Extracted material ▸
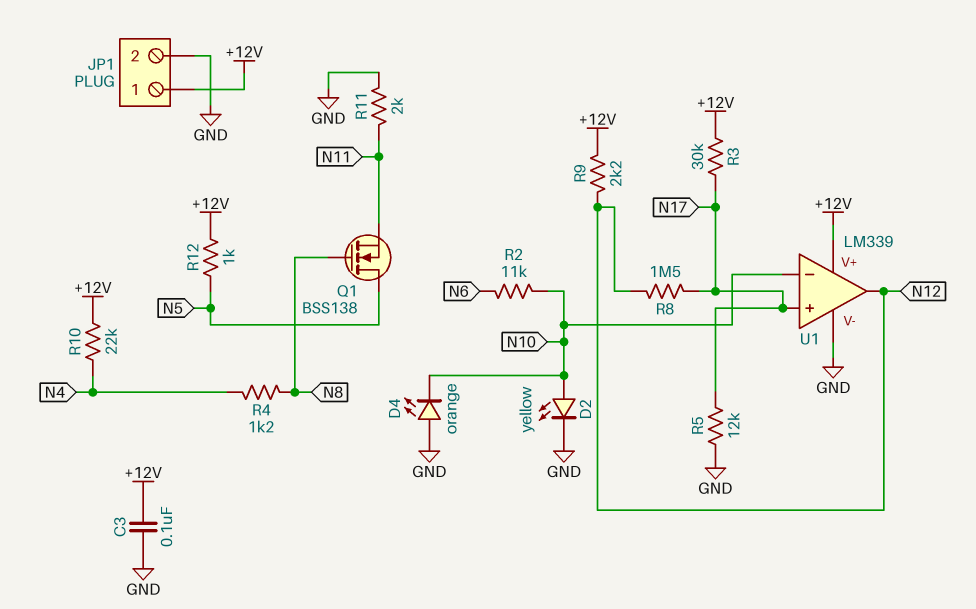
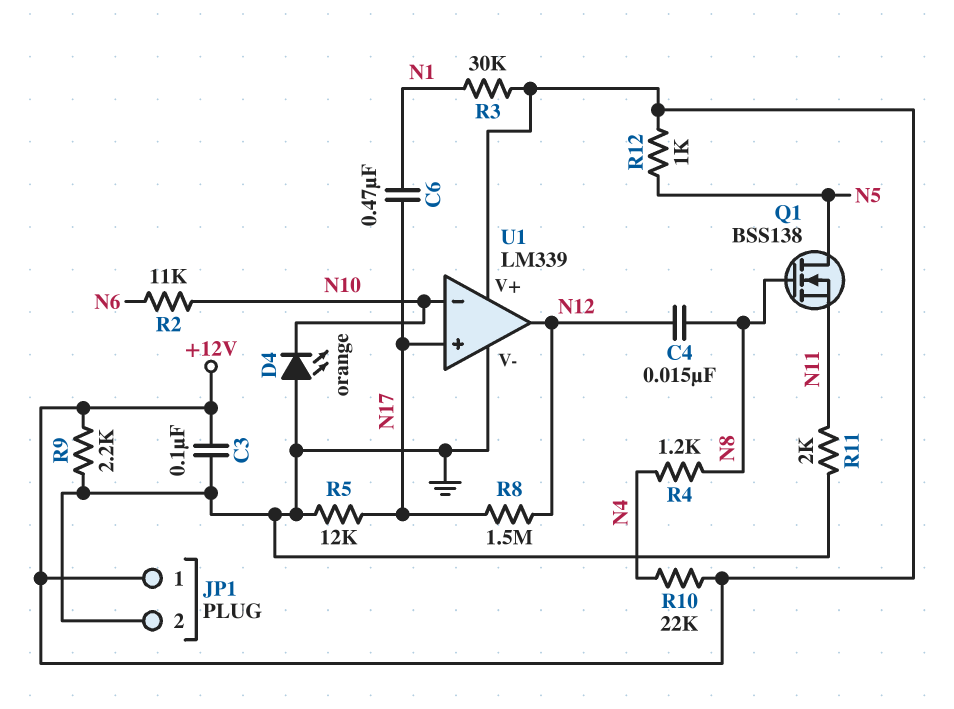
C4: none -> 15nF (N8, N12)
C6: none -> 470nF (N1, N17)
D2: LED yellow (A N10, K GND) -> none
R3: 30k (+12V, N17) -> 30k (+12V, N1)
R9: 2.2k (+12V, N12) -> 2.2k (+12V, GND)

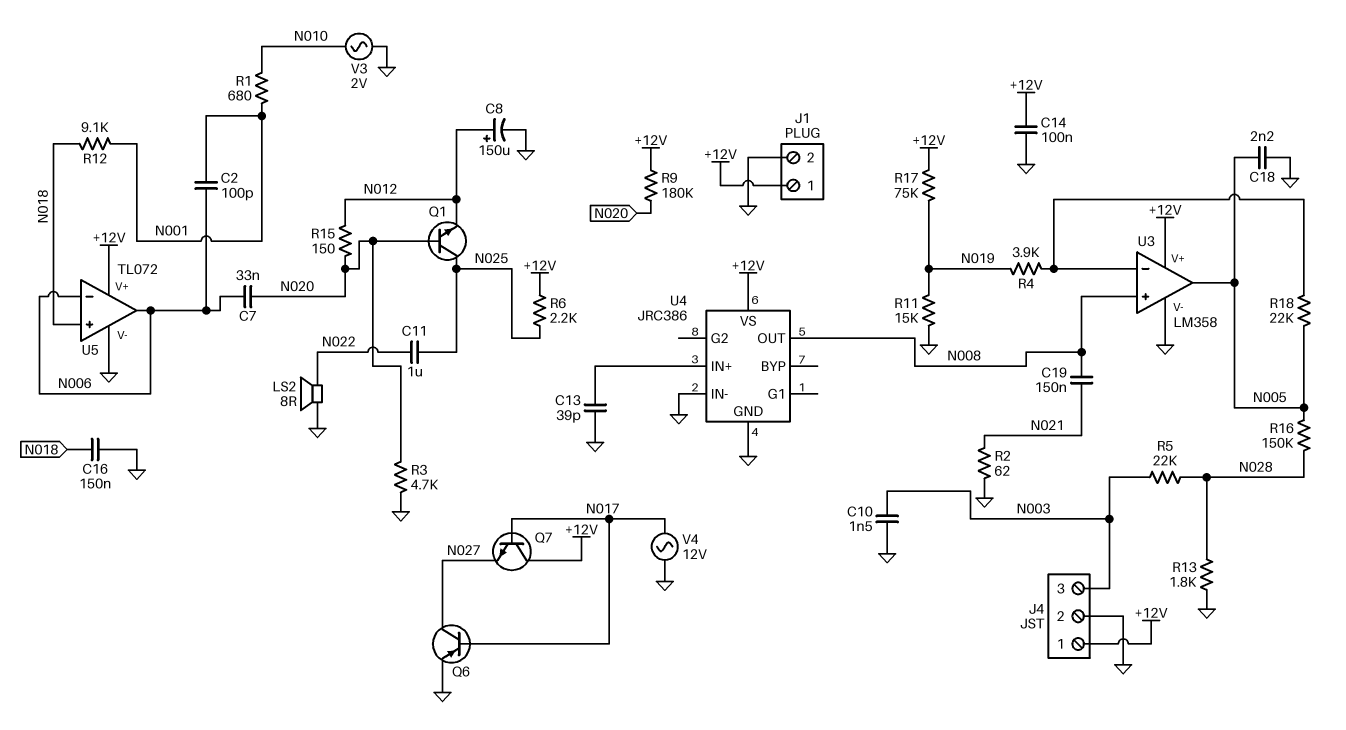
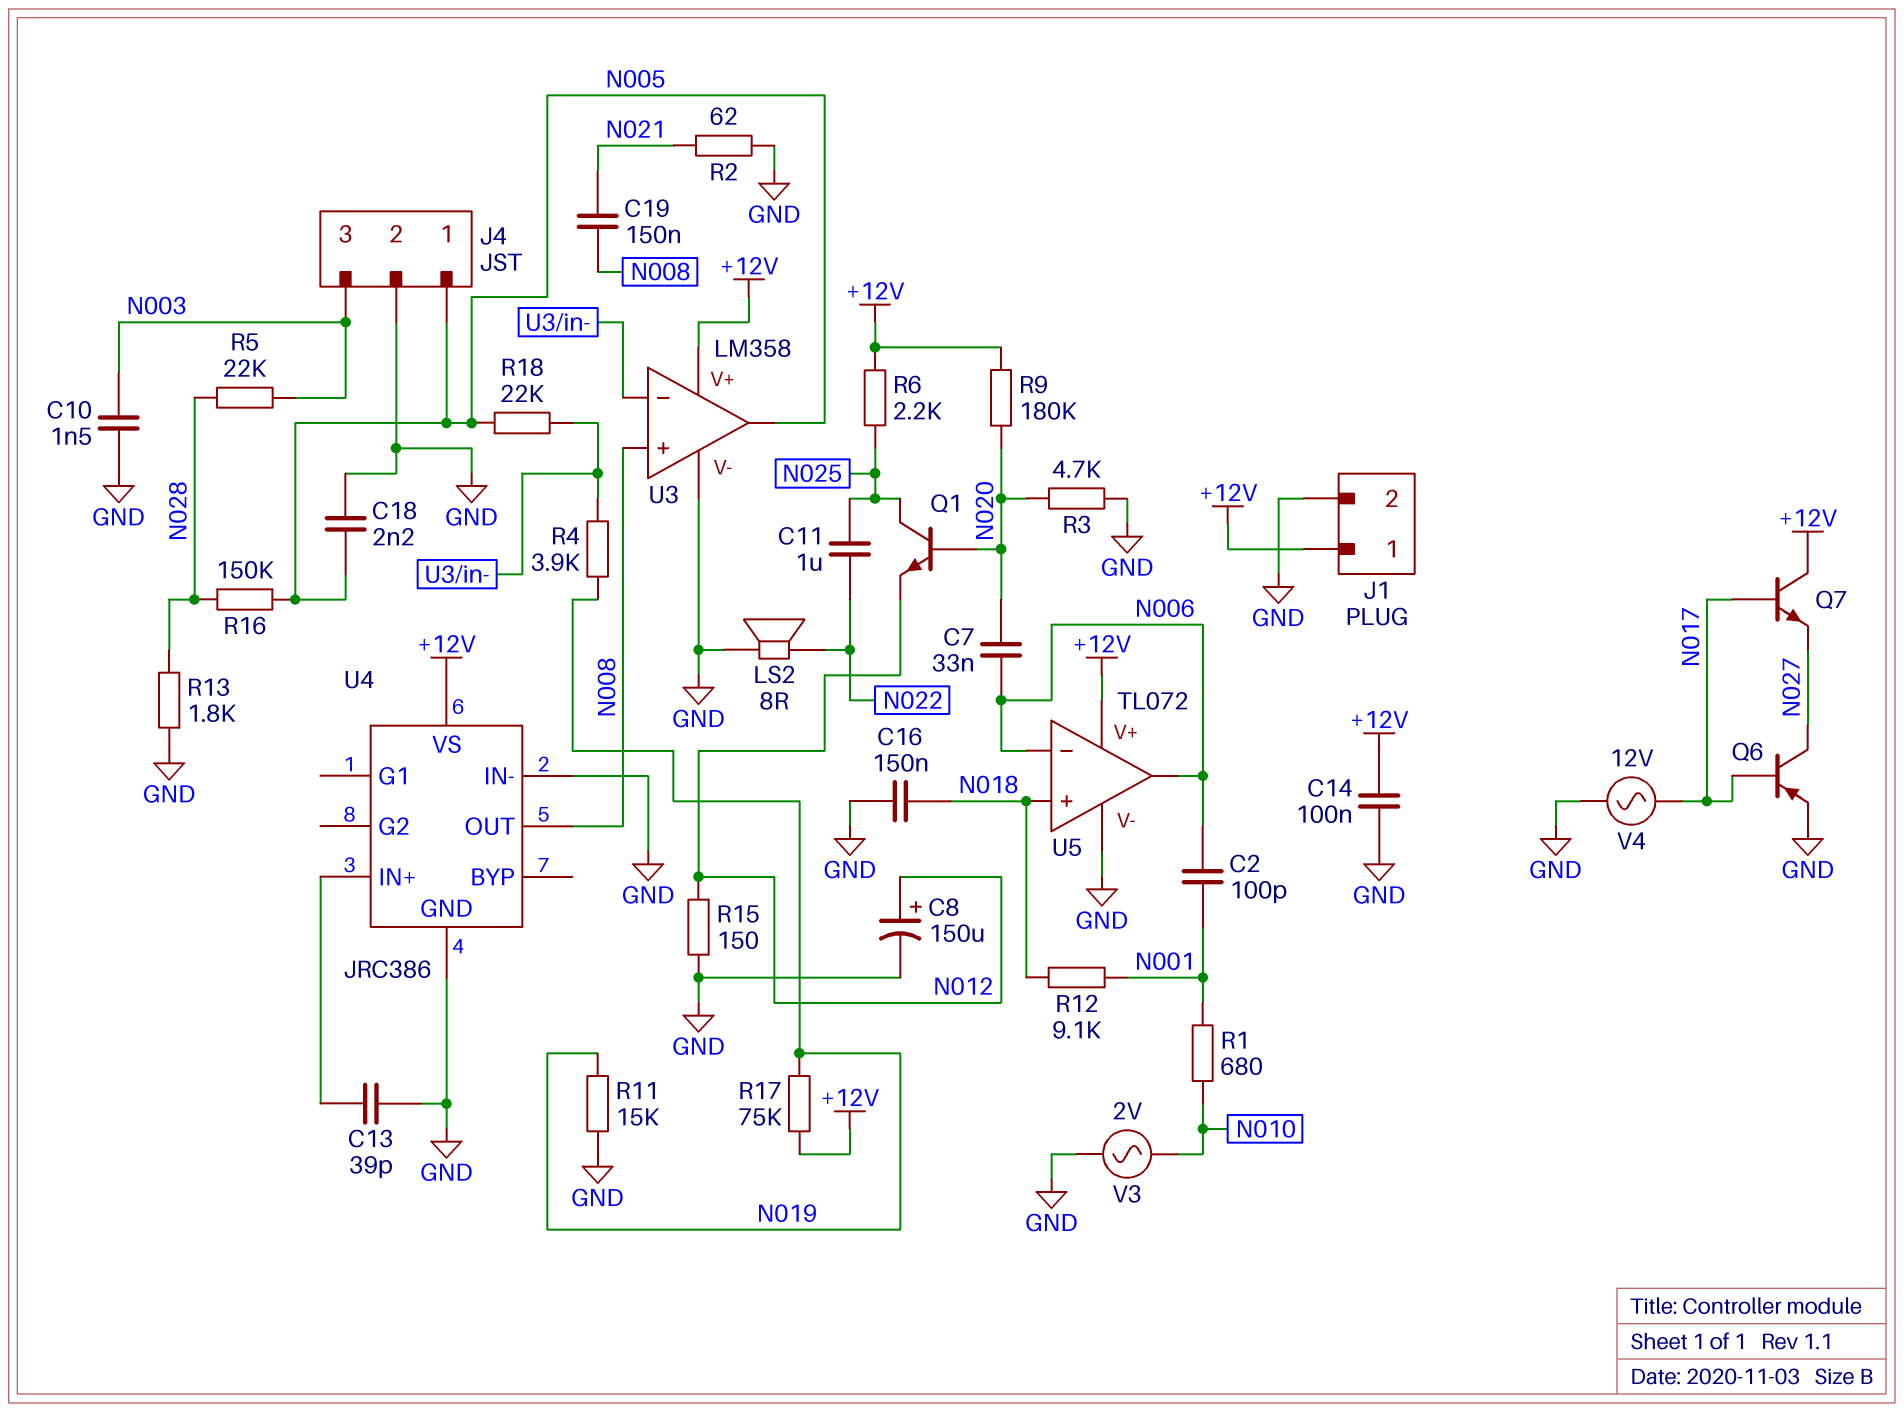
J4 pin 1: +12V -> N005
R15: 150 (N012, N020) -> 150 (GND, N012)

Task to carry out ▸ Exactly the lines from the one that contains "D2: LED yellow (A N10, K GND) -> none" to the last line of the data, both included, should be set down, and no pictures should appear among them.

Answer box ▸
D2: LED yellow (A N10, K GND) -> none
R3: 30k (+12V, N17) -> 30k (+12V, N1)
R9: 2.2k (+12V, N12) -> 2.2k (+12V, GND)

J4 pin 1: +12V -> N005
R15: 150 (N012, N020) -> 150 (GND, N012)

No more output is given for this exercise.